[Data for review]:

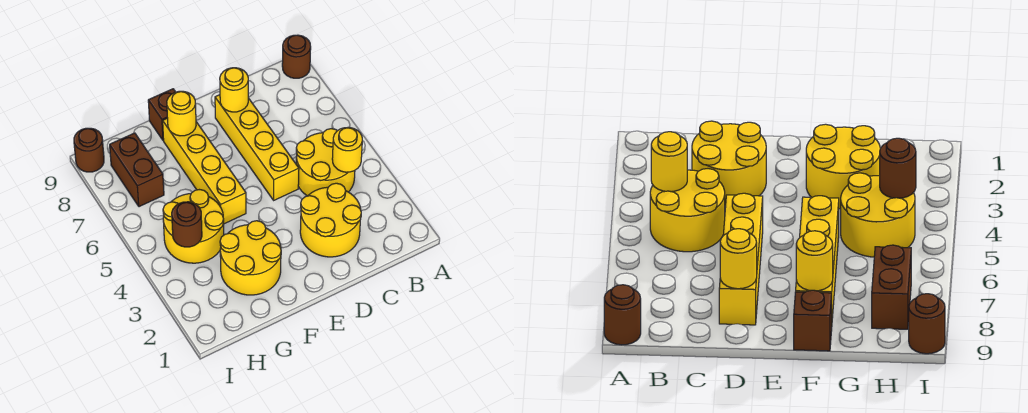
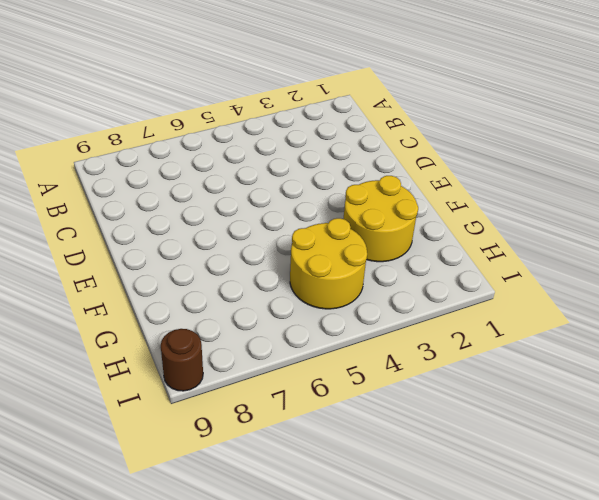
none -> brown round brick A9 level 1
none -> yellow round brick B4:C5 level 1
none -> yellow round brick C2:D3 level 1

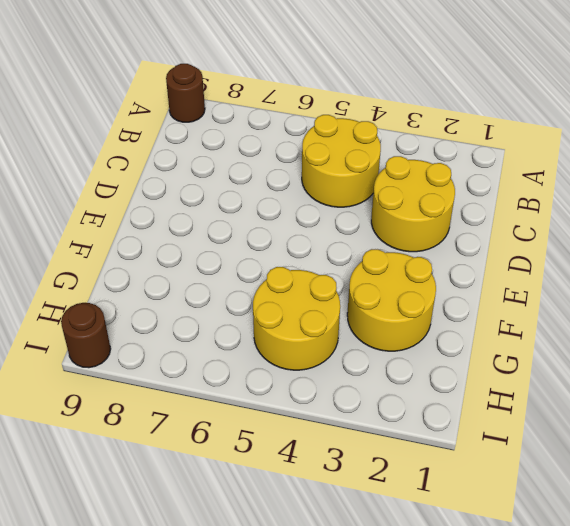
none -> yellow brick D5:D8 level 1
none -> yellow brick F5:F8 level 1
none -> brown brick F9 level 1

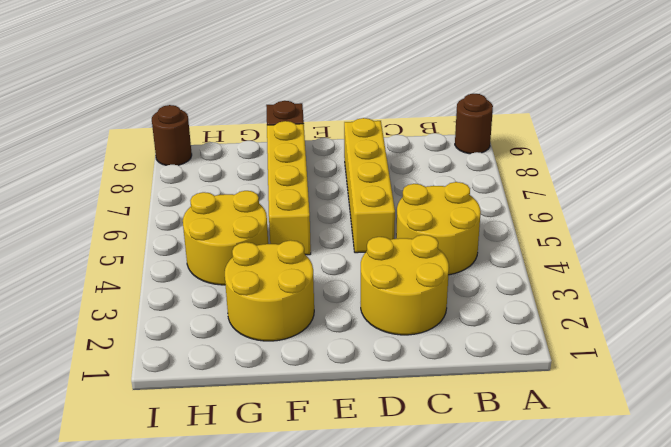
none -> brown brick H7:H8 level 1
none -> yellow round brick B4 level 2
none -> yellow round brick D8 level 2

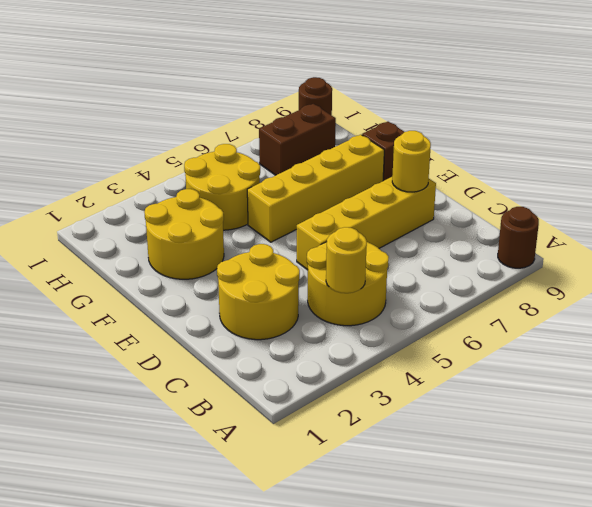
none -> yellow round brick F8 level 2
none -> brown round brick H4 level 2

[Problem]: Repeat the data above in full and exactly. Omit every image.

[Solution]:
none -> brown round brick A9 level 1
none -> yellow round brick B4:C5 level 1
none -> yellow round brick C2:D3 level 1

none -> yellow brick D5:D8 level 1
none -> yellow brick F5:F8 level 1
none -> brown brick F9 level 1

none -> brown brick H7:H8 level 1
none -> yellow round brick B4 level 2
none -> yellow round brick D8 level 2

none -> yellow round brick F8 level 2
none -> brown round brick H4 level 2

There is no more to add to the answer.